(Données d'ancrage spatial)

▼

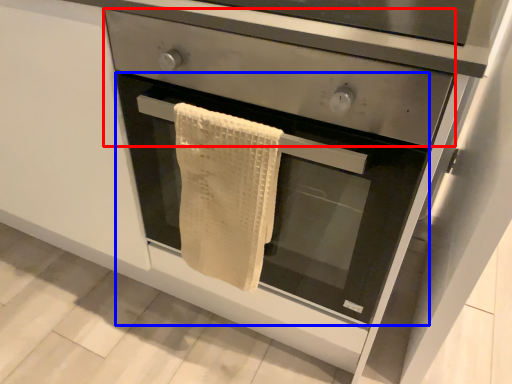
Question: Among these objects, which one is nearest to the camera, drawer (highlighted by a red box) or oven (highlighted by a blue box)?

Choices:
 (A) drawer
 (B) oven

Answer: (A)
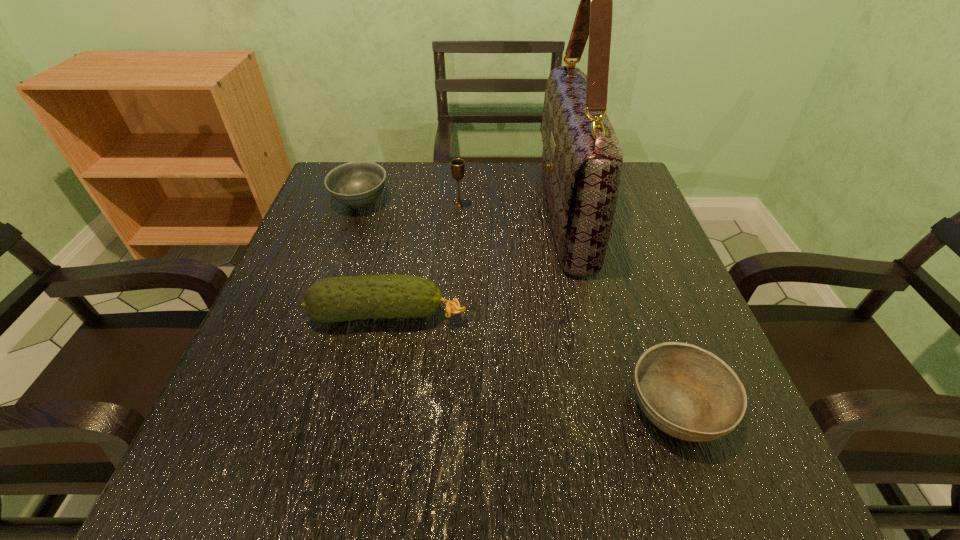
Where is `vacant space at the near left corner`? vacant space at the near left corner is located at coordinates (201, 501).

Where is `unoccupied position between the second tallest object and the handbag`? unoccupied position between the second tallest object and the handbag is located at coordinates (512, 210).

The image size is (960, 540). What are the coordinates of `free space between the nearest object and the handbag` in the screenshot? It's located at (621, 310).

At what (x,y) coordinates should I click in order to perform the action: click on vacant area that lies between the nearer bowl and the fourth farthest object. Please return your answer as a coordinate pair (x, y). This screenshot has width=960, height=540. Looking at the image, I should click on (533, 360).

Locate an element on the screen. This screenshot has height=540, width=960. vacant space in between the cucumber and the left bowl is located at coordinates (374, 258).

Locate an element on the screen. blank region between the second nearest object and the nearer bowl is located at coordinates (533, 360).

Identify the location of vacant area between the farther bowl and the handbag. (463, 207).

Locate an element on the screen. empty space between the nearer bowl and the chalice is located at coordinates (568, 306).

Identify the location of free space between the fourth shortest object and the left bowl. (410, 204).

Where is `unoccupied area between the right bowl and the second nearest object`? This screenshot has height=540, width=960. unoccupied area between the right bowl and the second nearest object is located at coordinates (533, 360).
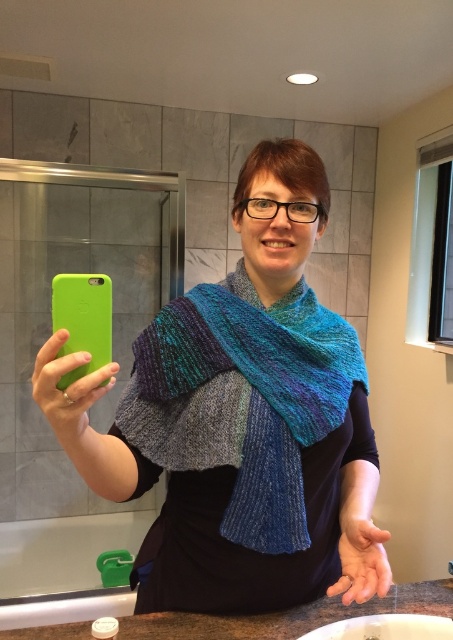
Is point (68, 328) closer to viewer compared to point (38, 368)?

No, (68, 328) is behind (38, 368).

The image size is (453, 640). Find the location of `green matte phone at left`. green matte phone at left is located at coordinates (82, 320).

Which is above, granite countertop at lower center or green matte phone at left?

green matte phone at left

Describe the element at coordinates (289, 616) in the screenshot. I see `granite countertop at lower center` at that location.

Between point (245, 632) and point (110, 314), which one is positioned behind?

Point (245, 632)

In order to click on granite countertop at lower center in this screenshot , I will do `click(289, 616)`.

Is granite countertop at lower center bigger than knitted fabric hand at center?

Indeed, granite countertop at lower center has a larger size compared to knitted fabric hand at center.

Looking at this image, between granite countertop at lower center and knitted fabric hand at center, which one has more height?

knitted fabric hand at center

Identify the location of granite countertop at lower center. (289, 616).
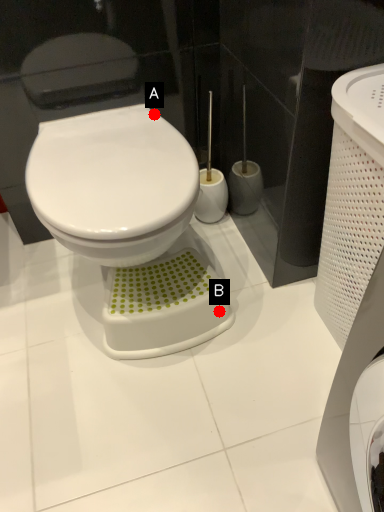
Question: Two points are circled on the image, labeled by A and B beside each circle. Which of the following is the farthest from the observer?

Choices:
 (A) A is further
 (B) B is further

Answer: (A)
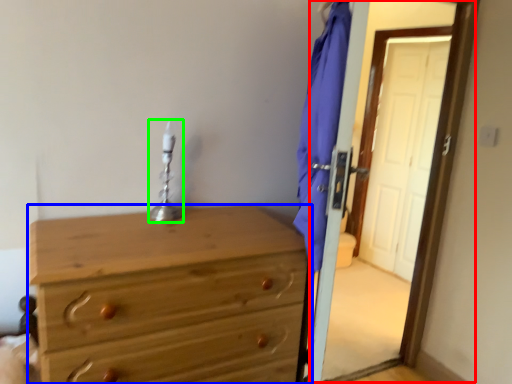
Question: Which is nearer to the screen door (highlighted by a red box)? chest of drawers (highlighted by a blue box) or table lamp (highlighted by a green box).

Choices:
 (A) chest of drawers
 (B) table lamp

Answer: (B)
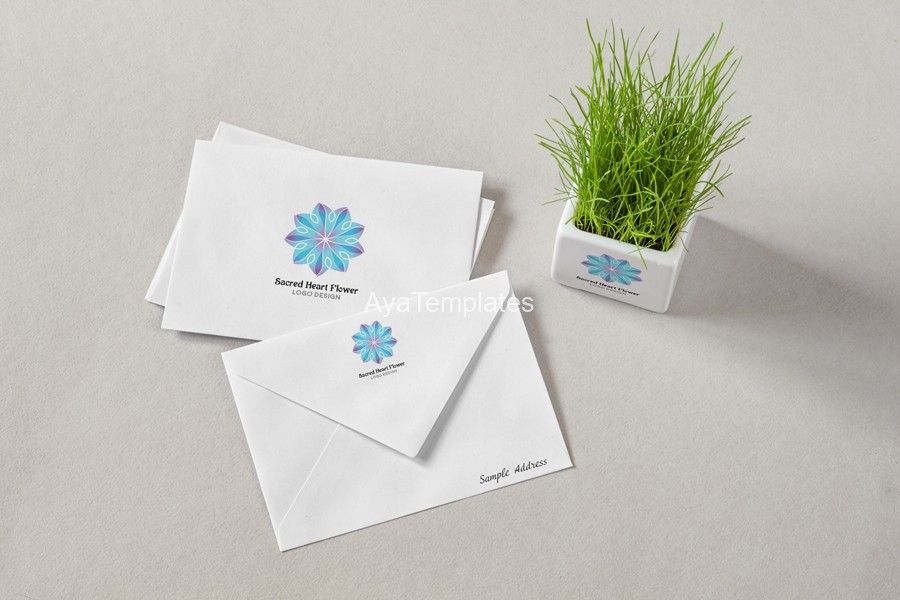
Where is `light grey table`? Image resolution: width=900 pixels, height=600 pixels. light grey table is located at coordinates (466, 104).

▲

TRAVAIL À FAIRE:
Reproduisez à l'identique l'ensemble des items ci-dessus, en omettant les images.

RÉSULTAT CI-APRÈS:
Question: Among these objects, which one is nearest to the camera, drawer (highlighted by a red box) or oven (highlighted by a blue box)?

Choices:
 (A) drawer
 (B) oven

Answer: (A)
Where is `vacant space at the near left corner`? vacant space at the near left corner is located at coordinates (201, 501).

Where is `unoccupied position between the second tallest object and the handbag`? unoccupied position between the second tallest object and the handbag is located at coordinates (512, 210).

The image size is (960, 540). What are the coordinates of `free space between the nearest object and the handbag` in the screenshot? It's located at (621, 310).

At what (x,y) coordinates should I click in order to perform the action: click on vacant area that lies between the nearer bowl and the fourth farthest object. Please return your answer as a coordinate pair (x, y). This screenshot has width=960, height=540. Looking at the image, I should click on (533, 360).

Locate an element on the screen. This screenshot has height=540, width=960. vacant space in between the cucumber and the left bowl is located at coordinates (374, 258).

Locate an element on the screen. blank region between the second nearest object and the nearer bowl is located at coordinates (533, 360).

Identify the location of vacant area between the farther bowl and the handbag. (463, 207).

Locate an element on the screen. empty space between the nearer bowl and the chalice is located at coordinates (568, 306).

Identify the location of free space between the fourth shortest object and the left bowl. (410, 204).

Where is `unoccupied area between the right bowl and the second nearest object`? This screenshot has height=540, width=960. unoccupied area between the right bowl and the second nearest object is located at coordinates (533, 360).
Is point (68, 328) closer to viewer compared to point (38, 368)?

No, (68, 328) is behind (38, 368).

The image size is (453, 640). Find the location of `green matte phone at left`. green matte phone at left is located at coordinates (82, 320).

Which is above, granite countertop at lower center or green matte phone at left?

green matte phone at left

Describe the element at coordinates (289, 616) in the screenshot. I see `granite countertop at lower center` at that location.

Between point (245, 632) and point (110, 314), which one is positioned behind?

Point (245, 632)

In order to click on granite countertop at lower center in this screenshot , I will do `click(289, 616)`.

Is granite countertop at lower center bigger than knitted fabric hand at center?

Indeed, granite countertop at lower center has a larger size compared to knitted fabric hand at center.

Looking at this image, between granite countertop at lower center and knitted fabric hand at center, which one has more height?

knitted fabric hand at center

Identify the location of granite countertop at lower center. (289, 616).
Question: Two points are circled on the image, labeled by A and B beside each circle. Which of the following is the farthest from the observer?

Choices:
 (A) A is further
 (B) B is further

Answer: (A)
Question: Which is nearer to the screen door (highlighted by a red box)? chest of drawers (highlighted by a blue box) or table lamp (highlighted by a green box).

Choices:
 (A) chest of drawers
 (B) table lamp

Answer: (B)
Where is `light grey table`? Image resolution: width=900 pixels, height=600 pixels. light grey table is located at coordinates (466, 104).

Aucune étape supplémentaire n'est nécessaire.